── Exercise input ──
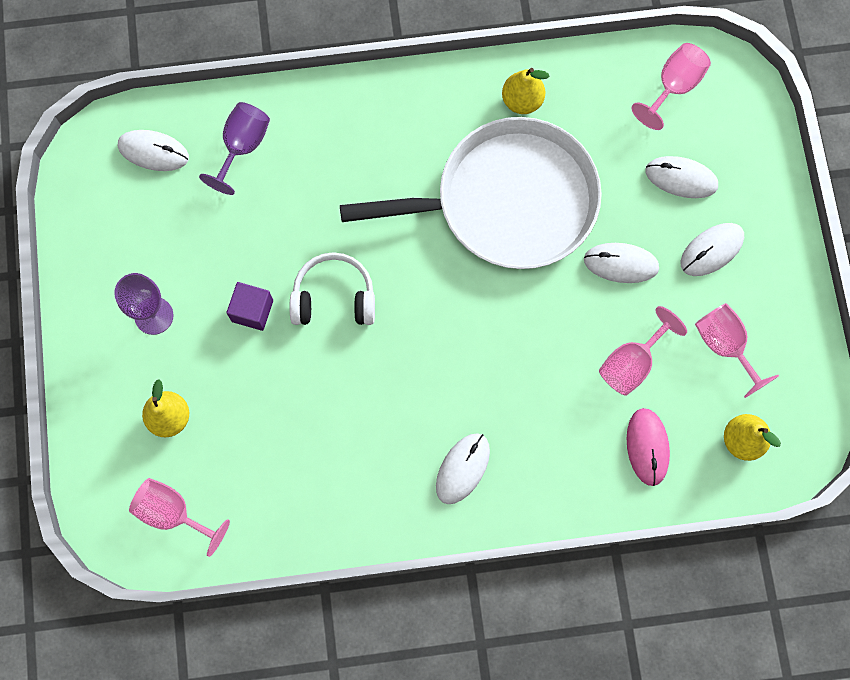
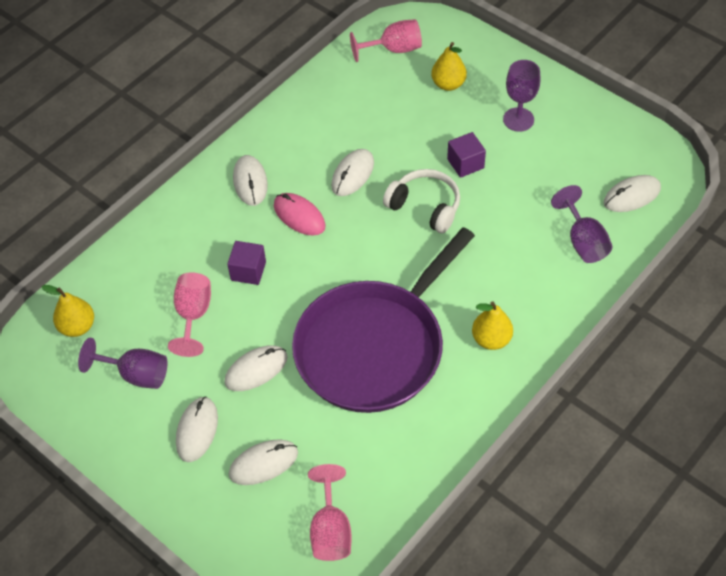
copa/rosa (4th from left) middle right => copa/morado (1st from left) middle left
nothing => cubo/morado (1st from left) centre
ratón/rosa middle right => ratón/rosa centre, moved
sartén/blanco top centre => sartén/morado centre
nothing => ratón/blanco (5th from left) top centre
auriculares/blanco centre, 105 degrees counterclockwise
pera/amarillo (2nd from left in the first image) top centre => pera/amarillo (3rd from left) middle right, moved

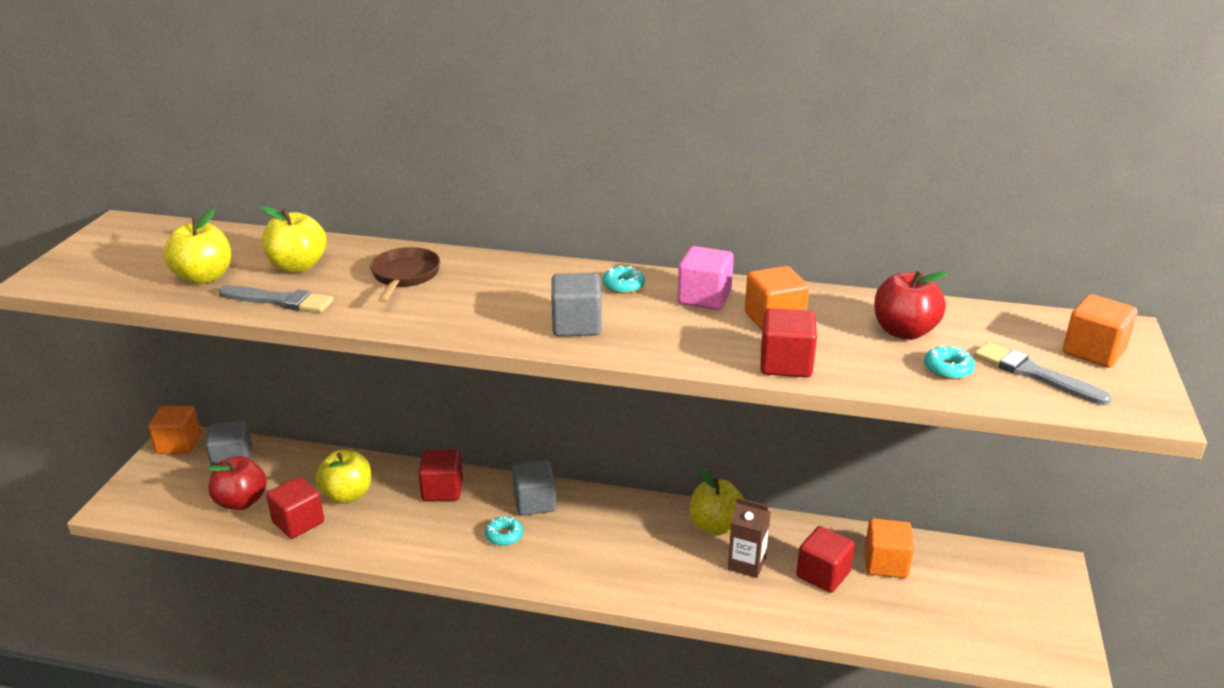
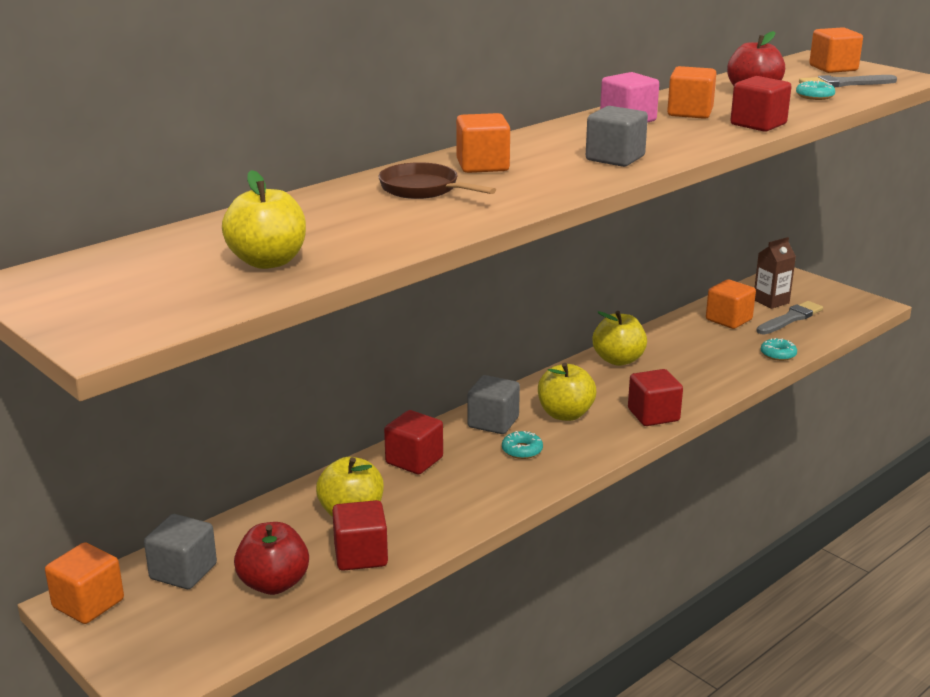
nothing => cubo/naranja (2nd from left) top centre
manzana/amarillo (2nd from left in the first image) middle left => manzana/amarillo (3rd from left) centre, moved
cubo/rojo (4th from left in the first image) bottom right => cubo/rojo (3rd from left) middle right, moved
cartón de leche/marrón bottom centre => cartón de leche/marrón middle right, moved
pincel/gris (1st from left) middle left => pincel/gris (1st from left) middle right, moved
rosquilla/turquesa (2nd from left) centre => rosquilla/turquesa (2nd from left) middle right, moved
───
Task description >>
In the records above, find the line that contains "nothing => ratón/blanco" and repeat exactly that line and all lines after it to the end. Do not include pictures.

Task solution >>
nothing => ratón/blanco (5th from left) top centre
auriculares/blanco centre, 105 degrees counterclockwise
pera/amarillo (2nd from left in the first image) top centre => pera/amarillo (3rd from left) middle right, moved

nothing => cubo/naranja (2nd from left) top centre
manzana/amarillo (2nd from left in the first image) middle left => manzana/amarillo (3rd from left) centre, moved
cubo/rojo (4th from left in the first image) bottom right => cubo/rojo (3rd from left) middle right, moved
cartón de leche/marrón bottom centre => cartón de leche/marrón middle right, moved
pincel/gris (1st from left) middle left => pincel/gris (1st from left) middle right, moved
rosquilla/turquesa (2nd from left) centre => rosquilla/turquesa (2nd from left) middle right, moved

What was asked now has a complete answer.